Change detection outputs
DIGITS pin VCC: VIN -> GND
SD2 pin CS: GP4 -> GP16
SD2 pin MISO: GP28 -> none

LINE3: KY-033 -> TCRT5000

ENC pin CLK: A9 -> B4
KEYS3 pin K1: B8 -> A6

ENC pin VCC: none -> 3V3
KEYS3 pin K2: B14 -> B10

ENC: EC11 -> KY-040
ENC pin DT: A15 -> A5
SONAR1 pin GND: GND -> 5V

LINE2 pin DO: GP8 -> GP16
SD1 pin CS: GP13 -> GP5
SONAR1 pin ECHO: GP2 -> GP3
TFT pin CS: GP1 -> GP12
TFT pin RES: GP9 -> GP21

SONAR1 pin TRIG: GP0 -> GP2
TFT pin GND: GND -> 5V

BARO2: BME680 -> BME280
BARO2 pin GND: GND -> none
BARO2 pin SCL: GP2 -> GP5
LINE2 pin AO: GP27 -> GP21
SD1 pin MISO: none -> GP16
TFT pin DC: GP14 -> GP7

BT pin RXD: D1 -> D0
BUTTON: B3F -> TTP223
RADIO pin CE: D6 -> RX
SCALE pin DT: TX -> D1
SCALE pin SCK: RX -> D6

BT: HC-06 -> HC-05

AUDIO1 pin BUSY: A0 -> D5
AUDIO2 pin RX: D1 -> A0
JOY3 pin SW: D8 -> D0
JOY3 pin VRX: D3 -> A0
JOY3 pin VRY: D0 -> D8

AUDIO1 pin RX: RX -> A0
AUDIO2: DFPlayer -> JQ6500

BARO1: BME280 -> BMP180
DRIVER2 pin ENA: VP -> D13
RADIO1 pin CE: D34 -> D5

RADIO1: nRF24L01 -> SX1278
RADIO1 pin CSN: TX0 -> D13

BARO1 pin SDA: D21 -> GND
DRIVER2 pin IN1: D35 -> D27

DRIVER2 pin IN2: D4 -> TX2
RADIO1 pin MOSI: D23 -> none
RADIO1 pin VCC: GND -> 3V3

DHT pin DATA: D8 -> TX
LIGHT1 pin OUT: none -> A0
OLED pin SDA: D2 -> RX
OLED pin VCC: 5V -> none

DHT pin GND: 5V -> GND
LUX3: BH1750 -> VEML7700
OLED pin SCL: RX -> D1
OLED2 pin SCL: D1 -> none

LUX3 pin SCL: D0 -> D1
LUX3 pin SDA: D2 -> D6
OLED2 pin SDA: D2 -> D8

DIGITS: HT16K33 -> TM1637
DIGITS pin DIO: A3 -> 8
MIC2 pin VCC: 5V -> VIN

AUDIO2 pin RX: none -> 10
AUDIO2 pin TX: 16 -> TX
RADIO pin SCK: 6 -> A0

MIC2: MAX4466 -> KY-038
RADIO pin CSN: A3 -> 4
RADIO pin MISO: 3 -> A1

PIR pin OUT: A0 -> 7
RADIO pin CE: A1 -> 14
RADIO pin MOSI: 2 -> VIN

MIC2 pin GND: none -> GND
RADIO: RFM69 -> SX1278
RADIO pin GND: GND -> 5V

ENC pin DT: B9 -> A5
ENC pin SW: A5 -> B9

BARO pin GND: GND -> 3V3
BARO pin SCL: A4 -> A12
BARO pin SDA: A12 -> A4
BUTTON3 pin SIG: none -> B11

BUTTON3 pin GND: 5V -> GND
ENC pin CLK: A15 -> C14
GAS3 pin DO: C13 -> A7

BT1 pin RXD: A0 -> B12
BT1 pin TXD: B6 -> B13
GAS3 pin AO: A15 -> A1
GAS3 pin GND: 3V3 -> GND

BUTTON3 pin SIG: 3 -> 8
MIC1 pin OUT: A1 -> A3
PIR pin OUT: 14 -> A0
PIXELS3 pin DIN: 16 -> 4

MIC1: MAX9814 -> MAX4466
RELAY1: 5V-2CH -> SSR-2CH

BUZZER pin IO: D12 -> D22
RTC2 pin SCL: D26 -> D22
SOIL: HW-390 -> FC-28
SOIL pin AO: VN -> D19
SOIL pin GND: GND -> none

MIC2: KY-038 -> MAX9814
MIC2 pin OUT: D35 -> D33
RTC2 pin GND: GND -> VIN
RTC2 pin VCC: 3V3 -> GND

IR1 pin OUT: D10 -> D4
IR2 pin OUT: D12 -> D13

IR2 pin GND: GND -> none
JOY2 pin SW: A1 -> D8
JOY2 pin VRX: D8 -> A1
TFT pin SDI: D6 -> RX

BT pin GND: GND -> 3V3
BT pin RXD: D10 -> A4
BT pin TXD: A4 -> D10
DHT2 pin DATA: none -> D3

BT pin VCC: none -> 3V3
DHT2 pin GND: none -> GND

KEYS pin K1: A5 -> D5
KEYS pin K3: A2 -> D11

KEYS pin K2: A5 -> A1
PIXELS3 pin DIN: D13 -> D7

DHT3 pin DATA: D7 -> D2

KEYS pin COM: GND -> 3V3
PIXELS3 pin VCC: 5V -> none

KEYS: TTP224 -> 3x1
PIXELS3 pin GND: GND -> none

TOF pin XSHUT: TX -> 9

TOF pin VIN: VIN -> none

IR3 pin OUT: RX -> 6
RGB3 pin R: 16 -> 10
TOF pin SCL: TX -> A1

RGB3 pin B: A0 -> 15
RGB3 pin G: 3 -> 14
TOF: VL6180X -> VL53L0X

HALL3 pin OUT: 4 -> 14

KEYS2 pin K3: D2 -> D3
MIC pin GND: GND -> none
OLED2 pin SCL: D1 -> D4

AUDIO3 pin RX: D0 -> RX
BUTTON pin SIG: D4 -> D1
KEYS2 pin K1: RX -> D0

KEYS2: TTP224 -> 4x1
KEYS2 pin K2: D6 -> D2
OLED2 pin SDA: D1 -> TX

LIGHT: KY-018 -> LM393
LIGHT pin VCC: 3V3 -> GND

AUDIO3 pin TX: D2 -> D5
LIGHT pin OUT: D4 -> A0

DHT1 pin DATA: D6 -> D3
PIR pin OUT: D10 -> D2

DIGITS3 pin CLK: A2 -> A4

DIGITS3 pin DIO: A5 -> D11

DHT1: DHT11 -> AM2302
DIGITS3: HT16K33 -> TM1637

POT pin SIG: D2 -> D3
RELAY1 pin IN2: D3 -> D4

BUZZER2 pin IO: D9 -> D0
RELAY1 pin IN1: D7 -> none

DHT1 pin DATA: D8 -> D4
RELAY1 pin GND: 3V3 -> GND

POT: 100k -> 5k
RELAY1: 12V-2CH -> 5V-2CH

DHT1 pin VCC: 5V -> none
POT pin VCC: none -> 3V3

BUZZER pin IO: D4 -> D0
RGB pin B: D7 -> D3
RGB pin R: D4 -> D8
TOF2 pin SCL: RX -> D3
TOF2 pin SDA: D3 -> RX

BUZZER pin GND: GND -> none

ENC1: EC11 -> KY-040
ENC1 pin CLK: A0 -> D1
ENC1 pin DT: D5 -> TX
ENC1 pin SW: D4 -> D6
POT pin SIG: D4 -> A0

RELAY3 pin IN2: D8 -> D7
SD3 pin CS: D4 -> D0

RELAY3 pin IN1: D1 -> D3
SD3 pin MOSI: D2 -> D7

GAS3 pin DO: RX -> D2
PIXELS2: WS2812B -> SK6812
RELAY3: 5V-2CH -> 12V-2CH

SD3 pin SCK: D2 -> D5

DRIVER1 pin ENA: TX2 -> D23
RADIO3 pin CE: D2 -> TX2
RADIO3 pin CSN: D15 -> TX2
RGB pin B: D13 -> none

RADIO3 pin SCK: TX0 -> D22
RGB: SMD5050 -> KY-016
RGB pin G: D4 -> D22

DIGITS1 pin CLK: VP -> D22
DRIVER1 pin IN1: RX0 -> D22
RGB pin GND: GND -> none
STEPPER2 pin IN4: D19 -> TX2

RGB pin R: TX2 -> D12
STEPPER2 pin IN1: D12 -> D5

Exercise prompt
Of all the entries above, repeat only the lines from the line that has "SOIL pin GND: GND -> none" to the line that has "BT pin GND: GND -> 3V3", both lines included, exactly.

Reply
SOIL pin GND: GND -> none

MIC2: KY-038 -> MAX9814
MIC2 pin OUT: D35 -> D33
RTC2 pin GND: GND -> VIN
RTC2 pin VCC: 3V3 -> GND

IR1 pin OUT: D10 -> D4
IR2 pin OUT: D12 -> D13

IR2 pin GND: GND -> none
JOY2 pin SW: A1 -> D8
JOY2 pin VRX: D8 -> A1
TFT pin SDI: D6 -> RX

BT pin GND: GND -> 3V3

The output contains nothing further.